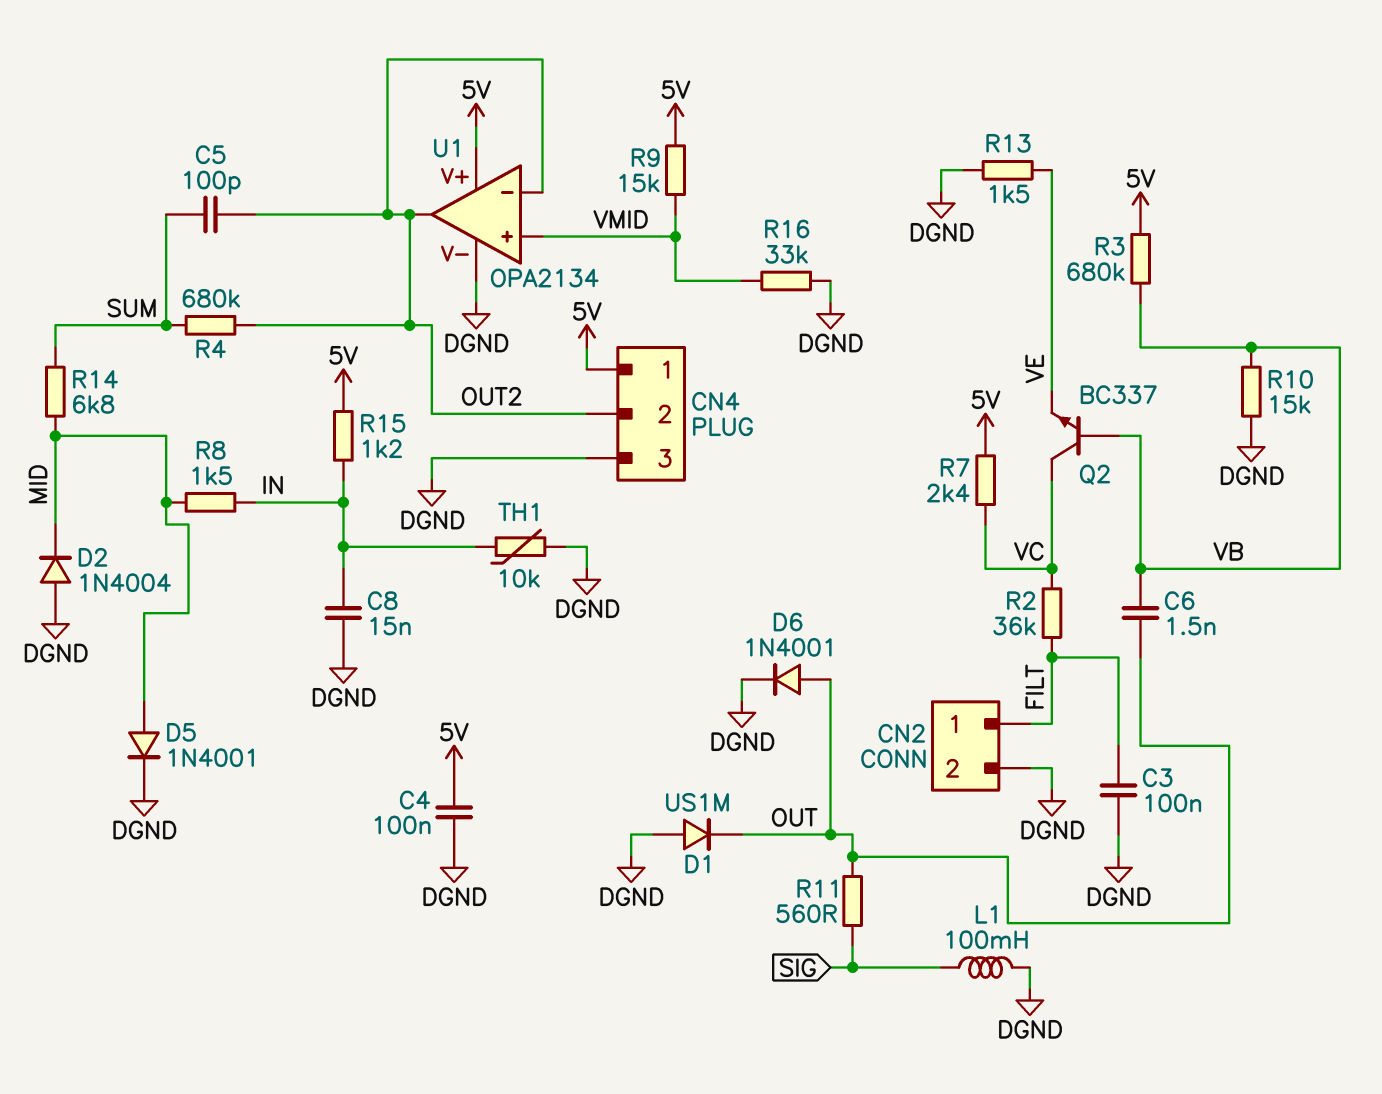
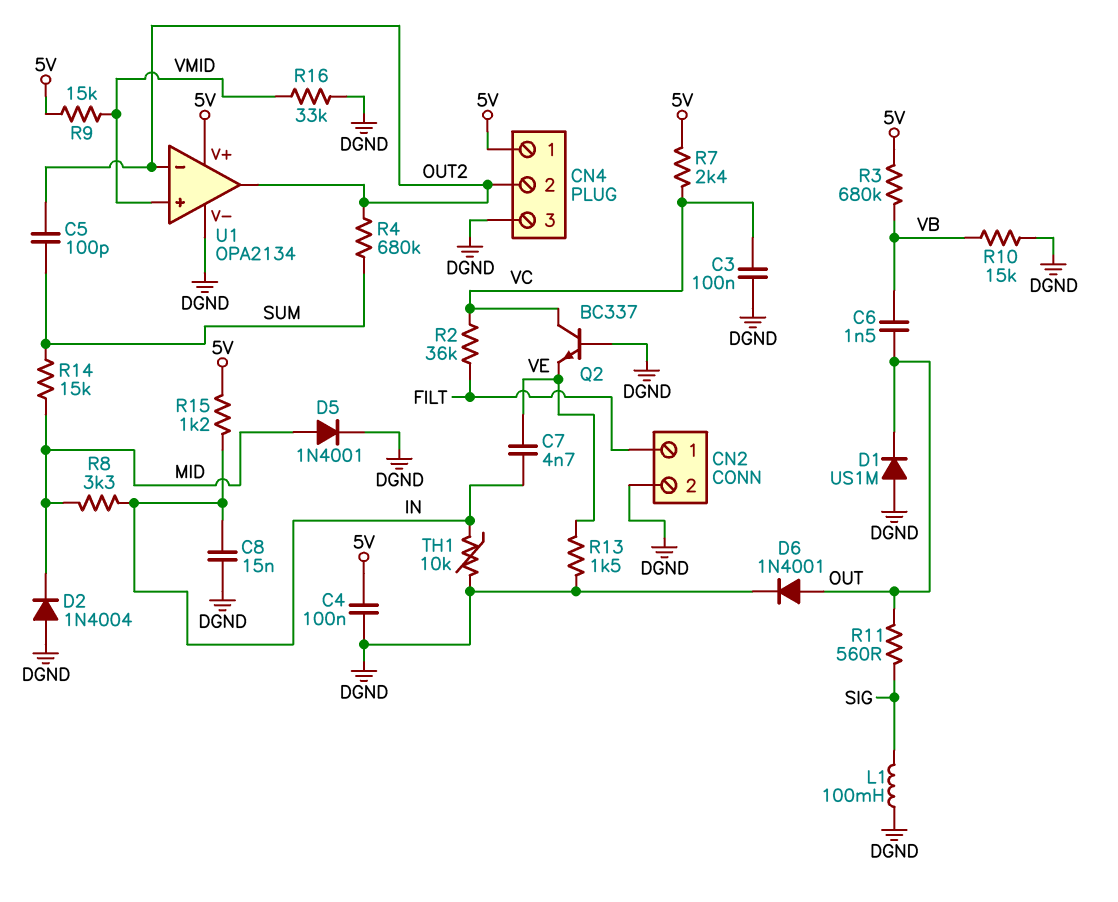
C3: 100nF (DGND, FILT) -> 100nF (DGND, VC)
C7: none -> 4.7nF (IN, VE)
Q2: NPN BC337 (B VB, C VC, E VE) -> NPN BC337 (B DGND, C VC, E VE)
R8: 1.5k (IN, MID) -> 3.3k (IN, MID)
R14: 6.8k (MID, SUM) -> 15k (MID, SUM)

+++++

[Problem statement]
Reply with nothing but the number of lines in the data above that contain "DGND".

[Answer section]
2